Start of Provided entries

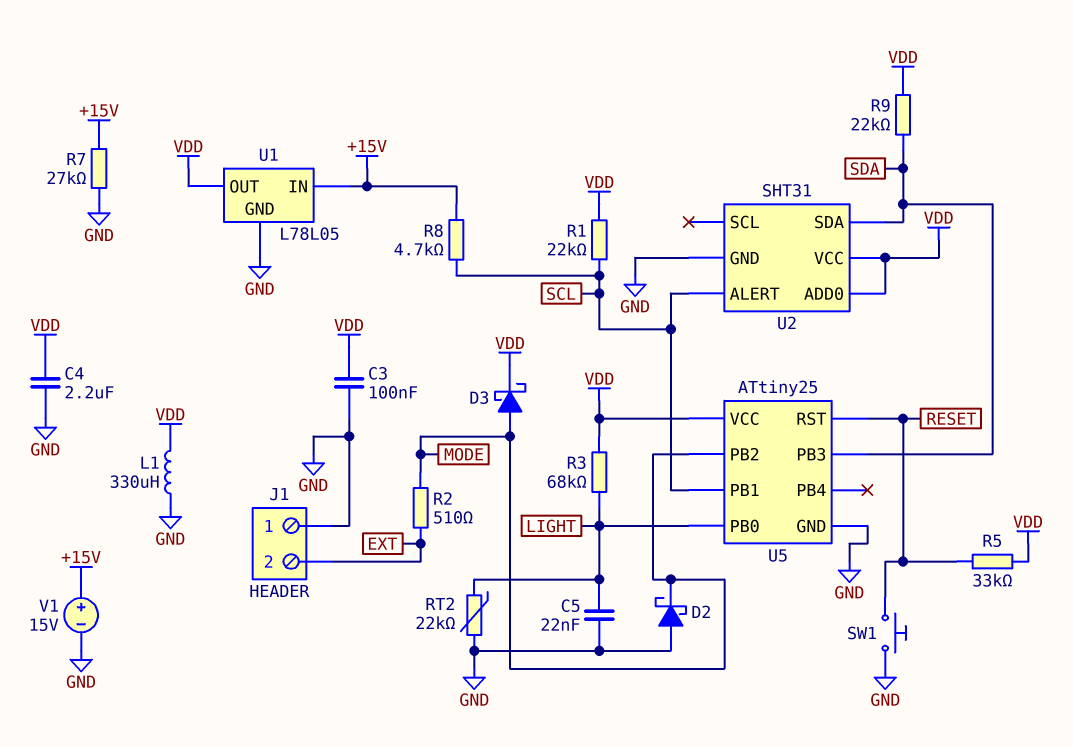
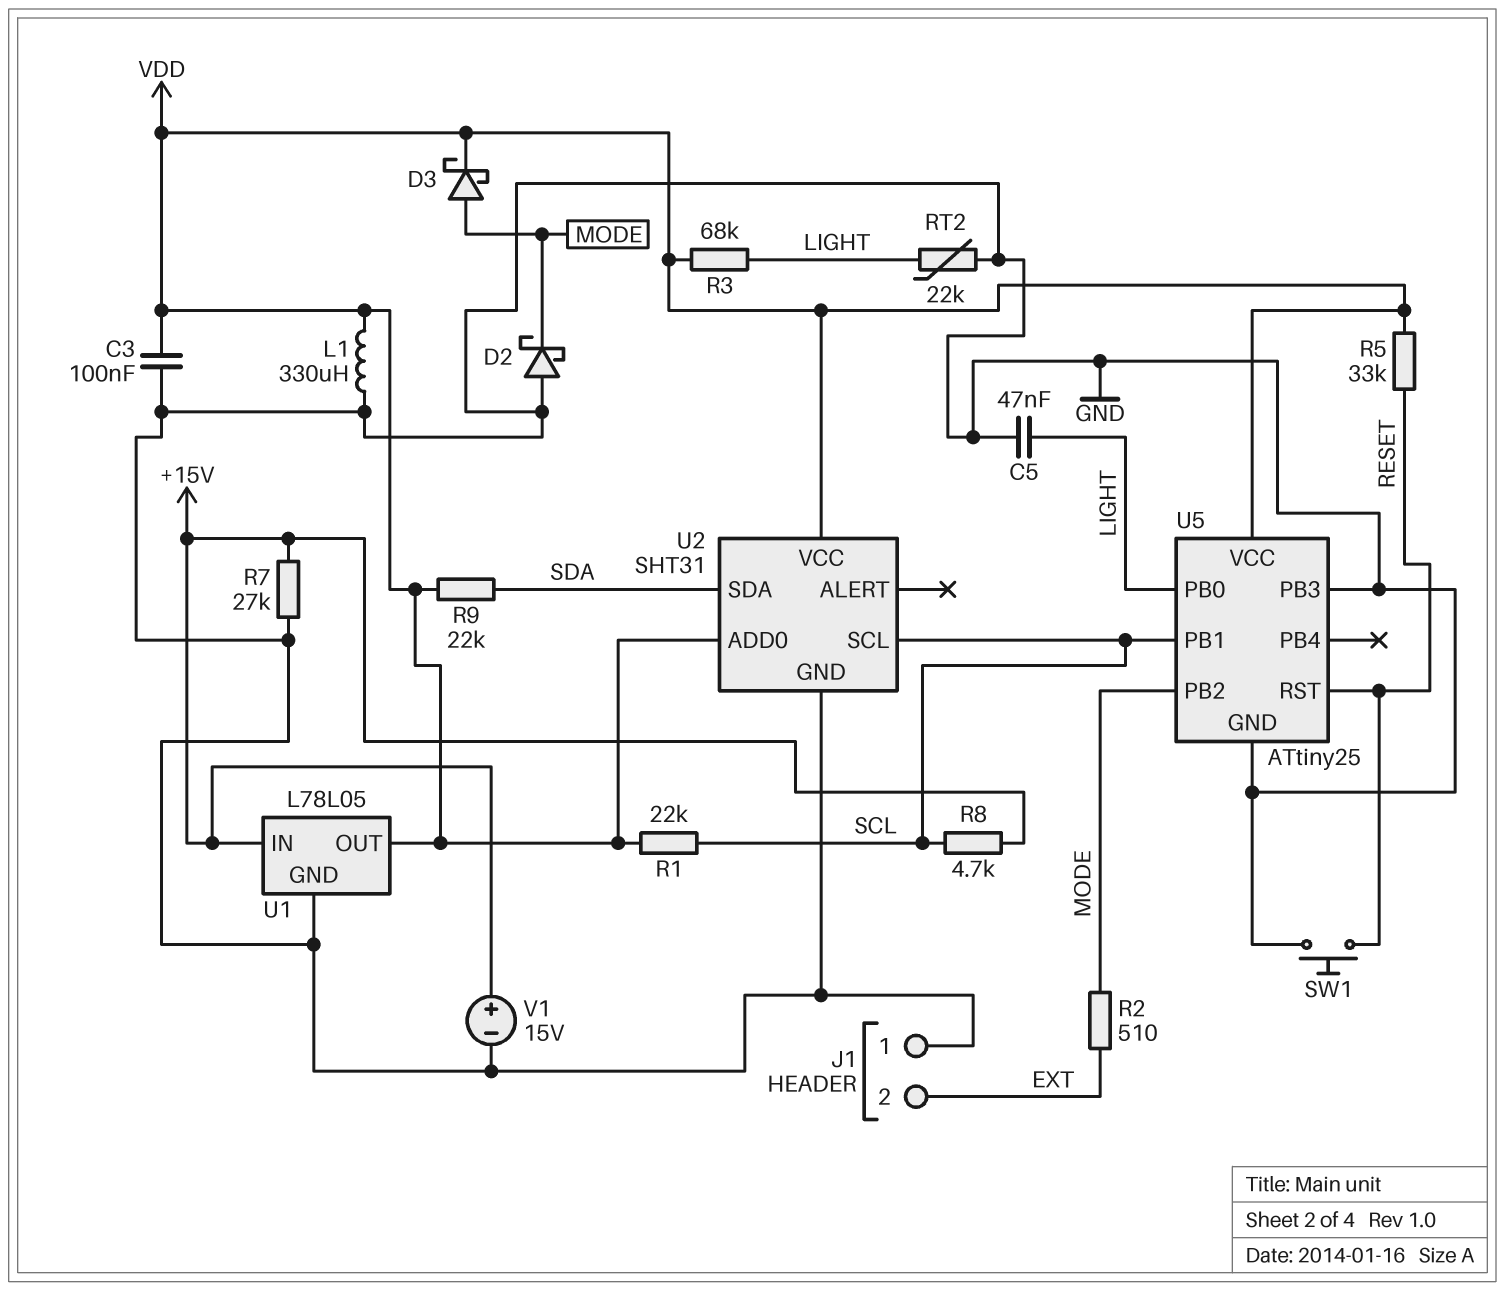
C4: 2.2uF (GND, VDD) -> none
C5: 22nF (GND, LIGHT) -> 47nF (GND, LIGHT)
U2 pin ALERT: SCL -> none
U2 pin SCL: none -> SCL
U5 pin PB3: SDA -> GND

End of Provided entries

= What you should do =
Here the job is to print all the data exactly, skipping any image.

= Response =
C4: 2.2uF (GND, VDD) -> none
C5: 22nF (GND, LIGHT) -> 47nF (GND, LIGHT)
U2 pin ALERT: SCL -> none
U2 pin SCL: none -> SCL
U5 pin PB3: SDA -> GND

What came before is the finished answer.